Information shown:

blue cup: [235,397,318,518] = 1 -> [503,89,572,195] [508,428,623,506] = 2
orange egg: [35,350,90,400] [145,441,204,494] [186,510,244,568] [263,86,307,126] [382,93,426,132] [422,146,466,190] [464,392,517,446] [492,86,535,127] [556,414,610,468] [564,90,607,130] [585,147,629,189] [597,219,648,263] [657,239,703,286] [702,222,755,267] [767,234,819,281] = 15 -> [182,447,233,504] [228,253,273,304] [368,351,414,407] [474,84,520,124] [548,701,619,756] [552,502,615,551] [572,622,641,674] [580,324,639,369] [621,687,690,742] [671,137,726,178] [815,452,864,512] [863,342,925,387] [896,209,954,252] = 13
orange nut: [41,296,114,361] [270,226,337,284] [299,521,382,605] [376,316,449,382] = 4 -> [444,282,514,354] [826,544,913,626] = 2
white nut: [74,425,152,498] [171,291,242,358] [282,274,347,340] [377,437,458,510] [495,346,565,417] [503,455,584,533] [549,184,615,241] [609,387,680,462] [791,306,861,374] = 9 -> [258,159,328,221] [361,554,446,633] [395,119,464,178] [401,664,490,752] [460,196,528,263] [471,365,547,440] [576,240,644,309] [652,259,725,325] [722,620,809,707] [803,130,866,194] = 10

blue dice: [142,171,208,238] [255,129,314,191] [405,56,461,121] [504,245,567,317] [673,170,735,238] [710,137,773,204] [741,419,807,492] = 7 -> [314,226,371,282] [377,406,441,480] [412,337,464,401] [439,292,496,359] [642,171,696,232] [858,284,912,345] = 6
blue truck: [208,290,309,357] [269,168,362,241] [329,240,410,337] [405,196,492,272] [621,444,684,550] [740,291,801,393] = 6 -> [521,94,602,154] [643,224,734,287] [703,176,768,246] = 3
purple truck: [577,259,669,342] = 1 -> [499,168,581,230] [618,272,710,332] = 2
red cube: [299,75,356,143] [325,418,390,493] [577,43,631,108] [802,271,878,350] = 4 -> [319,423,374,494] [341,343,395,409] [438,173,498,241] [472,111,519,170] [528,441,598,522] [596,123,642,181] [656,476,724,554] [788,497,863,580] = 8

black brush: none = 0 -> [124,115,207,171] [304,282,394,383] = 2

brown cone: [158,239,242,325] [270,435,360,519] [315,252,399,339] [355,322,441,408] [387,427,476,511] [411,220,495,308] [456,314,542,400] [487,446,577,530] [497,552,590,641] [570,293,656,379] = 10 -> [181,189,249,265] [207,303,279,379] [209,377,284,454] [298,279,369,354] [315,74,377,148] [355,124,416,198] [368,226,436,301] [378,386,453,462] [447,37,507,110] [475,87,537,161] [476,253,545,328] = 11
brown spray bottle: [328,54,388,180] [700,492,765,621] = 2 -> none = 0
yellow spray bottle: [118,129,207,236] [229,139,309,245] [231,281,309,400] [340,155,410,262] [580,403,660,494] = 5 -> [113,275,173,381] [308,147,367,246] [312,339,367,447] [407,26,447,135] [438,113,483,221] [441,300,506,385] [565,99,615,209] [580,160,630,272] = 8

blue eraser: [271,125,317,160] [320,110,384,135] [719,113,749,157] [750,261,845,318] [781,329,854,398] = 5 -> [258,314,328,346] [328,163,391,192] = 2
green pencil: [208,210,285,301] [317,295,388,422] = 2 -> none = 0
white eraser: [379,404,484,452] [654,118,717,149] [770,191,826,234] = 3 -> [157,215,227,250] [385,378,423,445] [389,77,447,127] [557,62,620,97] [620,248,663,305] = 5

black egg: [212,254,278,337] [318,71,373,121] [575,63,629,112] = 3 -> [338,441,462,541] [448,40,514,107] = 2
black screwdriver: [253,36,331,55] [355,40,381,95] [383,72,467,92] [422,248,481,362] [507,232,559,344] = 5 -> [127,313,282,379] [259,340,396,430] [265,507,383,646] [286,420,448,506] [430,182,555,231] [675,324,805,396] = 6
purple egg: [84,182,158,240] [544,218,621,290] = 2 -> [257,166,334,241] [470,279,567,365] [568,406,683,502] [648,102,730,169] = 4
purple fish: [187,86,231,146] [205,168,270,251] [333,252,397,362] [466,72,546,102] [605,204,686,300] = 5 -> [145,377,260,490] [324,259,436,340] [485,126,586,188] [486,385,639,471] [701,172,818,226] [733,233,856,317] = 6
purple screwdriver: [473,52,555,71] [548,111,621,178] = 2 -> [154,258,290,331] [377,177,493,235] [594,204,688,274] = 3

What to do:
Only the lines above starting at the line that holds "blue truck: [208,290,309,357]" and ending at the line that holds "purple truck: [577,259,669,342]" are to be repeated, exactly and in full.

Task answer:
blue truck: [208,290,309,357] [269,168,362,241] [329,240,410,337] [405,196,492,272] [621,444,684,550] [740,291,801,393] = 6 -> [521,94,602,154] [643,224,734,287] [703,176,768,246] = 3
purple truck: [577,259,669,342] = 1 -> [499,168,581,230] [618,272,710,332] = 2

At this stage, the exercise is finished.